Your task: Quote every line of the data below as it stands, omitting pictures.

(Records from a data collection)
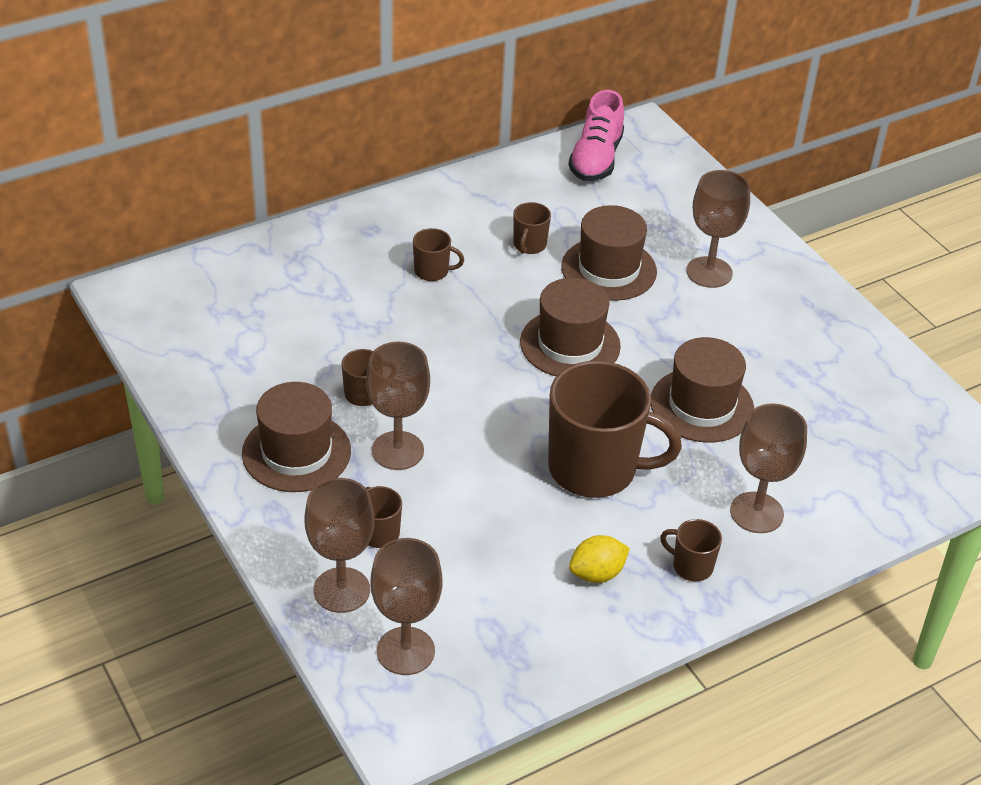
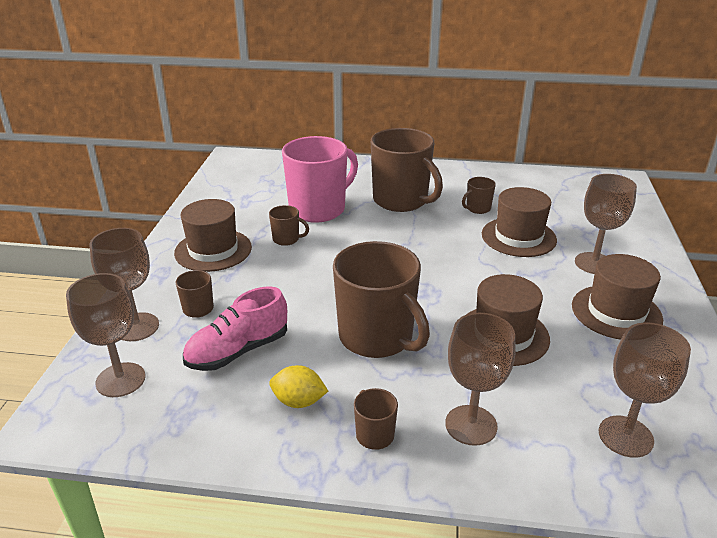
camera: 40 degrees right, 10 degrees down
brown goblet [366,342,430,470] -> brown goblet moved to [599,323,691,458]
brown mug [413,228,464,281] -> brown mug [371,128,443,212], size x2.28
brown hat [520,278,621,376] -> brown hat moved to [572,254,663,340]
pink shoe [568,90,624,181] -> pink shoe moved to [183,286,287,371]
none -> pink mug [282,136,358,223]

Task solution:
camera: 40 degrees right, 10 degrees down
brown goblet [366,342,430,470] -> brown goblet moved to [599,323,691,458]
brown mug [413,228,464,281] -> brown mug [371,128,443,212], size x2.28
brown hat [520,278,621,376] -> brown hat moved to [572,254,663,340]
pink shoe [568,90,624,181] -> pink shoe moved to [183,286,287,371]
none -> pink mug [282,136,358,223]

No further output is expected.